> _What you are asked to do_
Each line of the records below that includes "drink" adds one to the count; state the final count by itself.

> _Records shown_

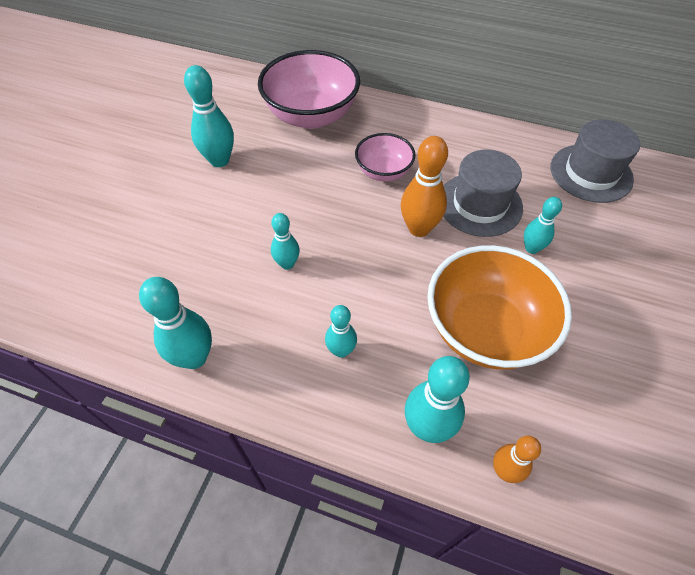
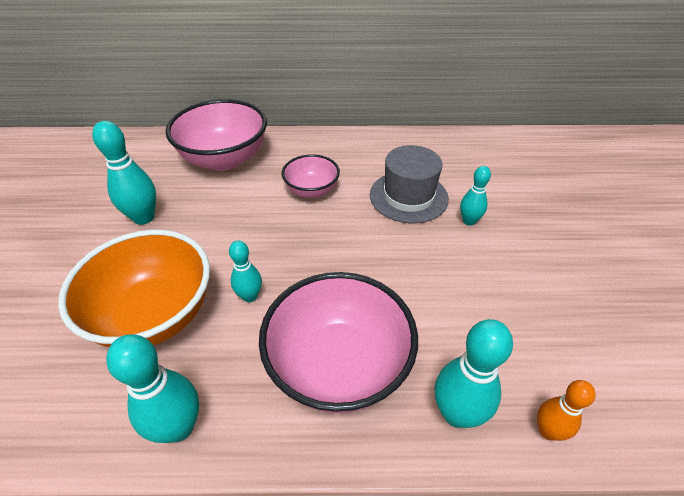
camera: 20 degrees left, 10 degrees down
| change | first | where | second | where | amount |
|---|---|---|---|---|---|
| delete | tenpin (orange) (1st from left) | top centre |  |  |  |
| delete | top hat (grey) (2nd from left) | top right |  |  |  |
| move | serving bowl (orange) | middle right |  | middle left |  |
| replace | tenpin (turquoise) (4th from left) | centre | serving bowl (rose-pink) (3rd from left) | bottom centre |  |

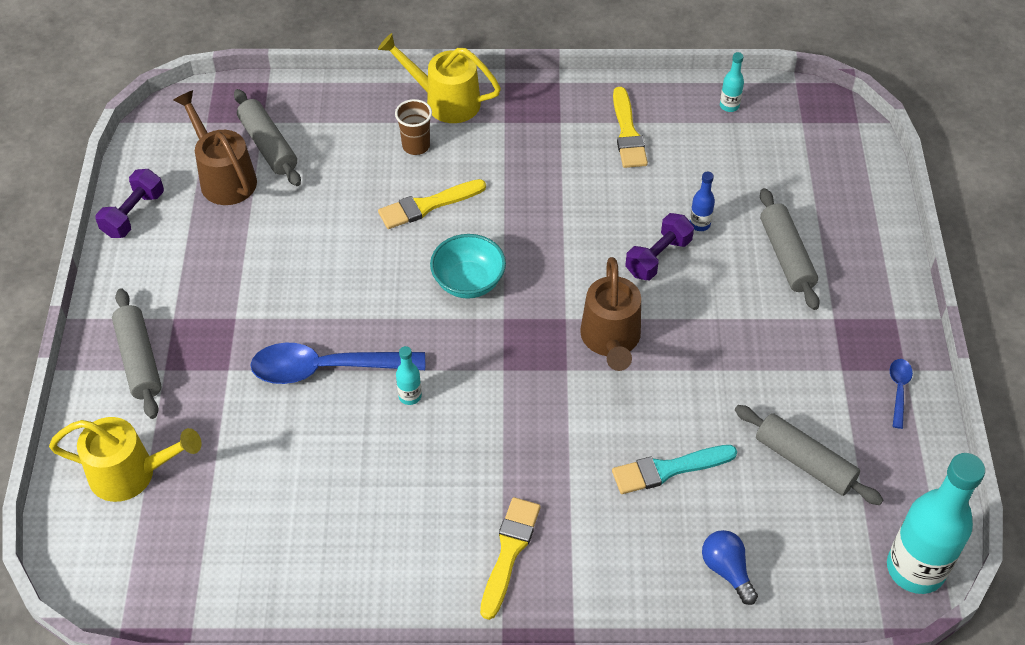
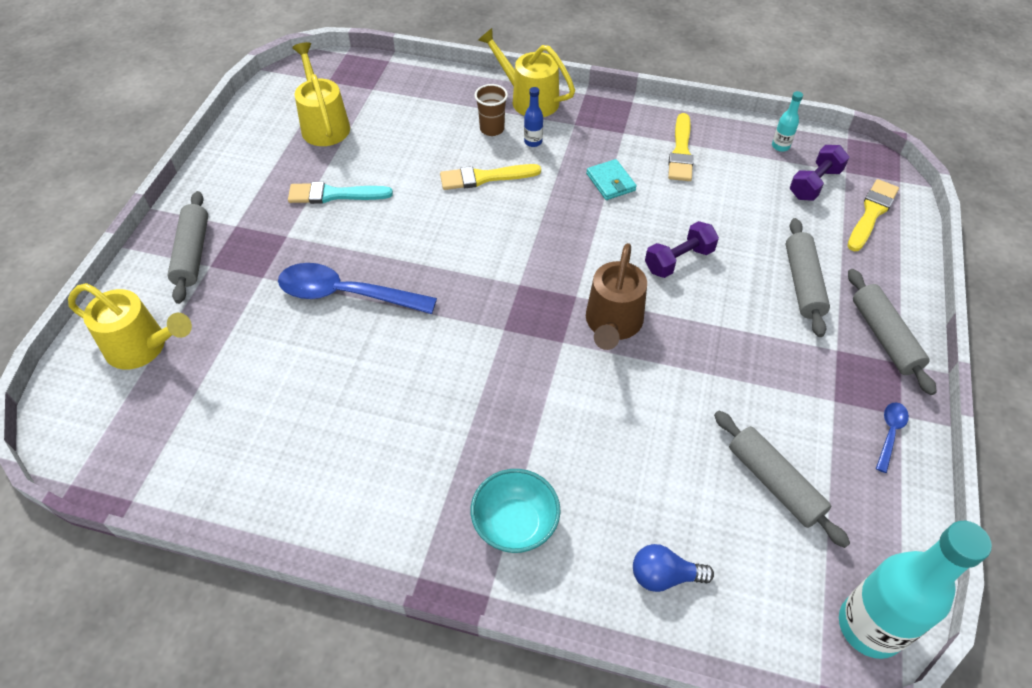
camera: 15 degrees right, 0 degrees up
| change | first | where | second | where | amount |
|---|---|---|---|---|---|
| delete | drink bottle (turquoise) (1st from left) | centre |  |  |  |
| insert |  |  | card wallet (turquoise) | top centre |  |
| move | free weight (royal purple) (1st from left in the first image) | top left | free weight (royal purple) (2nd from left) | top right |  |
| move | rolling pin (grey) (2nd from left in the first image) | top left | rolling pin (grey) (4th from left) | middle right |  |
| move | serving bowl (turquoise) | centre |  | bottom centre |  |
| move | brush (bright yellow) (2nd from left in the first image) | bottom centre | brush (bright yellow) (3rd from left) | top right |  |
| move | brush (turquoise) | bottom centre |  | top left |  |
| move | drink bottle (royal blue) | top right |  | top centre |  |
| recolor | watering can (brown) (1st from left) | top left | watering can (bright yellow) (2nd from left) | top left |  |
| rotate | light bulb (royal blue) | bottom right |  | bottom centre | 75 degrees counterclockwise |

> _Answer box_
2